TASK ITEM:
Write out all of the records, keeping each one exactly as written.
RECORD EXTRACTS below:
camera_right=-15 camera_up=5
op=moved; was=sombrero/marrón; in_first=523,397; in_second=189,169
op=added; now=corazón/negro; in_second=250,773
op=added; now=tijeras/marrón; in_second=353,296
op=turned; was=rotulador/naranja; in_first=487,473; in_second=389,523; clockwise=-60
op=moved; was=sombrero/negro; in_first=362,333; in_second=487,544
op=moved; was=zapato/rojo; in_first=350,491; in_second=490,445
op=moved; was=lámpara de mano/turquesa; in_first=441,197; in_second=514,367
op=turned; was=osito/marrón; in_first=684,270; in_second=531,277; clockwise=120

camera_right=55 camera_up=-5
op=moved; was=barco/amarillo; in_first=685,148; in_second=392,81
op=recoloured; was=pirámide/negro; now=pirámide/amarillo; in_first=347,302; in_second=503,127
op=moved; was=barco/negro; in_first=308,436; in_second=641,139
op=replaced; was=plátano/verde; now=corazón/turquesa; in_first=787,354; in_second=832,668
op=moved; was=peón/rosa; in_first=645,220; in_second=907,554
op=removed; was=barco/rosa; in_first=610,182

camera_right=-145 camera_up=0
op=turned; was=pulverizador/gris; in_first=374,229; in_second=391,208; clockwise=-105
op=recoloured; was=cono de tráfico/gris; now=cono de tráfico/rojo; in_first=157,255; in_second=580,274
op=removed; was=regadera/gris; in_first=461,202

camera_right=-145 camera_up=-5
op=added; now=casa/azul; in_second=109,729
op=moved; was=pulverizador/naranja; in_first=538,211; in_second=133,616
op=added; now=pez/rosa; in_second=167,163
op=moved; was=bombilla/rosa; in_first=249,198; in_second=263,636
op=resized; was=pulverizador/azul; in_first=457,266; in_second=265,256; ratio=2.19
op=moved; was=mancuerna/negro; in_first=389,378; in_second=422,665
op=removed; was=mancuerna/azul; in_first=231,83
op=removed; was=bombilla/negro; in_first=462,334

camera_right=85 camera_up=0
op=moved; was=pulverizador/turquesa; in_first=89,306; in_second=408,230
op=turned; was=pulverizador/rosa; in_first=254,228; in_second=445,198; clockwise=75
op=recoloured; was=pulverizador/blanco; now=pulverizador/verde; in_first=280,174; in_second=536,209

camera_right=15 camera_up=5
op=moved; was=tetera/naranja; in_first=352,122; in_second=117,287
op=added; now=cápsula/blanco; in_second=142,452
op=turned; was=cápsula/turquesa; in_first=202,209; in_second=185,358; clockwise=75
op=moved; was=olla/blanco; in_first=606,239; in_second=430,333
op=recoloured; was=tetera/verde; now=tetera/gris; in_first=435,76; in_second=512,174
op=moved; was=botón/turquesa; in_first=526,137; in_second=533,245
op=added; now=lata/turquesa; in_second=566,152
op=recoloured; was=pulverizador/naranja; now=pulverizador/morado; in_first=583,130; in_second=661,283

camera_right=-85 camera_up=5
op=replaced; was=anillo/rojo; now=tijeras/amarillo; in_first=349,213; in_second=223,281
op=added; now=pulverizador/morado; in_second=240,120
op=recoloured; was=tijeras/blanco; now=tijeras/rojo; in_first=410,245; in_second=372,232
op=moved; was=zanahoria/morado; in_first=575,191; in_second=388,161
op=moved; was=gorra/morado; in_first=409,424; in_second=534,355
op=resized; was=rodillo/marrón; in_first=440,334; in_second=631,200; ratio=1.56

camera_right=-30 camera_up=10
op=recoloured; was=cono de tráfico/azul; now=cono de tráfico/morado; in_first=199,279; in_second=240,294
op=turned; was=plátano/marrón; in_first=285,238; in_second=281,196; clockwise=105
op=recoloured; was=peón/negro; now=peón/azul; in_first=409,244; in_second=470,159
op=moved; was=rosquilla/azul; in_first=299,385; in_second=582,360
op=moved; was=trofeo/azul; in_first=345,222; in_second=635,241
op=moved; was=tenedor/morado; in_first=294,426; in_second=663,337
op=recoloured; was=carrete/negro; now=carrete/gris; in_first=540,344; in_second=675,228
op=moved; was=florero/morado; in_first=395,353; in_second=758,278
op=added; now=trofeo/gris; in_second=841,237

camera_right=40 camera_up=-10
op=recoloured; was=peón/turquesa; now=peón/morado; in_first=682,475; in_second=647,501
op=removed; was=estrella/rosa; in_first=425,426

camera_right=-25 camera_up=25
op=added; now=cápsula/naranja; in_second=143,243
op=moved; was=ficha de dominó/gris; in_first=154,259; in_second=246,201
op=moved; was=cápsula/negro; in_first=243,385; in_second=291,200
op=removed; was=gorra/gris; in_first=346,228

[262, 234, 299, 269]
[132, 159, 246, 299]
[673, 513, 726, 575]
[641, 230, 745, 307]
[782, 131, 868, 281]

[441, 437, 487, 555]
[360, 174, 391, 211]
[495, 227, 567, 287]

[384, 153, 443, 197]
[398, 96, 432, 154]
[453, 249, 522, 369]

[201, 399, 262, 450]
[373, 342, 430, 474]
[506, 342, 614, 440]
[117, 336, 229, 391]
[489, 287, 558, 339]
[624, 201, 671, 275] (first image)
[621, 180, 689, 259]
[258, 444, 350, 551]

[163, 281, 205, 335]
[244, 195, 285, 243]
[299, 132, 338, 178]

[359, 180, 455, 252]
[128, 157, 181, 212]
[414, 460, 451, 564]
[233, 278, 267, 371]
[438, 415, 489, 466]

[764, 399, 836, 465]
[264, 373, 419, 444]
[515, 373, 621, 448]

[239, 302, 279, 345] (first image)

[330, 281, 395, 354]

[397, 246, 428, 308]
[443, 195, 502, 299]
End of RECORD EXTRACTS.
RESULT OF THE EXERCISE:
camera_right=-15 camera_up=5
op=moved; was=sombrero/marrón; in_first=523,397; in_second=189,169
op=added; now=corazón/negro; in_second=250,773
op=added; now=tijeras/marrón; in_second=353,296
op=turned; was=rotulador/naranja; in_first=487,473; in_second=389,523; clockwise=-60
op=moved; was=sombrero/negro; in_first=362,333; in_second=487,544
op=moved; was=zapato/rojo; in_first=350,491; in_second=490,445
op=moved; was=lámpara de mano/turquesa; in_first=441,197; in_second=514,367
op=turned; was=osito/marrón; in_first=684,270; in_second=531,277; clockwise=120

camera_right=55 camera_up=-5
op=moved; was=barco/amarillo; in_first=685,148; in_second=392,81
op=recoloured; was=pirámide/negro; now=pirámide/amarillo; in_first=347,302; in_second=503,127
op=moved; was=barco/negro; in_first=308,436; in_second=641,139
op=replaced; was=plátano/verde; now=corazón/turquesa; in_first=787,354; in_second=832,668
op=moved; was=peón/rosa; in_first=645,220; in_second=907,554
op=removed; was=barco/rosa; in_first=610,182

camera_right=-145 camera_up=0
op=turned; was=pulverizador/gris; in_first=374,229; in_second=391,208; clockwise=-105
op=recoloured; was=cono de tráfico/gris; now=cono de tráfico/rojo; in_first=157,255; in_second=580,274
op=removed; was=regadera/gris; in_first=461,202

camera_right=-145 camera_up=-5
op=added; now=casa/azul; in_second=109,729
op=moved; was=pulverizador/naranja; in_first=538,211; in_second=133,616
op=added; now=pez/rosa; in_second=167,163
op=moved; was=bombilla/rosa; in_first=249,198; in_second=263,636
op=resized; was=pulverizador/azul; in_first=457,266; in_second=265,256; ratio=2.19
op=moved; was=mancuerna/negro; in_first=389,378; in_second=422,665
op=removed; was=mancuerna/azul; in_first=231,83
op=removed; was=bombilla/negro; in_first=462,334

camera_right=85 camera_up=0
op=moved; was=pulverizador/turquesa; in_first=89,306; in_second=408,230
op=turned; was=pulverizador/rosa; in_first=254,228; in_second=445,198; clockwise=75
op=recoloured; was=pulverizador/blanco; now=pulverizador/verde; in_first=280,174; in_second=536,209

camera_right=15 camera_up=5
op=moved; was=tetera/naranja; in_first=352,122; in_second=117,287
op=added; now=cápsula/blanco; in_second=142,452
op=turned; was=cápsula/turquesa; in_first=202,209; in_second=185,358; clockwise=75
op=moved; was=olla/blanco; in_first=606,239; in_second=430,333
op=recoloured; was=tetera/verde; now=tetera/gris; in_first=435,76; in_second=512,174
op=moved; was=botón/turquesa; in_first=526,137; in_second=533,245
op=added; now=lata/turquesa; in_second=566,152
op=recoloured; was=pulverizador/naranja; now=pulverizador/morado; in_first=583,130; in_second=661,283

camera_right=-85 camera_up=5
op=replaced; was=anillo/rojo; now=tijeras/amarillo; in_first=349,213; in_second=223,281
op=added; now=pulverizador/morado; in_second=240,120
op=recoloured; was=tijeras/blanco; now=tijeras/rojo; in_first=410,245; in_second=372,232
op=moved; was=zanahoria/morado; in_first=575,191; in_second=388,161
op=moved; was=gorra/morado; in_first=409,424; in_second=534,355
op=resized; was=rodillo/marrón; in_first=440,334; in_second=631,200; ratio=1.56

camera_right=-30 camera_up=10
op=recoloured; was=cono de tráfico/azul; now=cono de tráfico/morado; in_first=199,279; in_second=240,294
op=turned; was=plátano/marrón; in_first=285,238; in_second=281,196; clockwise=105
op=recoloured; was=peón/negro; now=peón/azul; in_first=409,244; in_second=470,159
op=moved; was=rosquilla/azul; in_first=299,385; in_second=582,360
op=moved; was=trofeo/azul; in_first=345,222; in_second=635,241
op=moved; was=tenedor/morado; in_first=294,426; in_second=663,337
op=recoloured; was=carrete/negro; now=carrete/gris; in_first=540,344; in_second=675,228
op=moved; was=florero/morado; in_first=395,353; in_second=758,278
op=added; now=trofeo/gris; in_second=841,237

camera_right=40 camera_up=-10
op=recoloured; was=peón/turquesa; now=peón/morado; in_first=682,475; in_second=647,501
op=removed; was=estrella/rosa; in_first=425,426

camera_right=-25 camera_up=25
op=added; now=cápsula/naranja; in_second=143,243
op=moved; was=ficha de dominó/gris; in_first=154,259; in_second=246,201
op=moved; was=cápsula/negro; in_first=243,385; in_second=291,200
op=removed; was=gorra/gris; in_first=346,228

[262, 234, 299, 269]
[132, 159, 246, 299]
[673, 513, 726, 575]
[641, 230, 745, 307]
[782, 131, 868, 281]

[441, 437, 487, 555]
[360, 174, 391, 211]
[495, 227, 567, 287]

[384, 153, 443, 197]
[398, 96, 432, 154]
[453, 249, 522, 369]

[201, 399, 262, 450]
[373, 342, 430, 474]
[506, 342, 614, 440]
[117, 336, 229, 391]
[489, 287, 558, 339]
[624, 201, 671, 275] (first image)
[621, 180, 689, 259]
[258, 444, 350, 551]

[163, 281, 205, 335]
[244, 195, 285, 243]
[299, 132, 338, 178]

[359, 180, 455, 252]
[128, 157, 181, 212]
[414, 460, 451, 564]
[233, 278, 267, 371]
[438, 415, 489, 466]

[764, 399, 836, 465]
[264, 373, 419, 444]
[515, 373, 621, 448]

[239, 302, 279, 345] (first image)

[330, 281, 395, 354]

[397, 246, 428, 308]
[443, 195, 502, 299]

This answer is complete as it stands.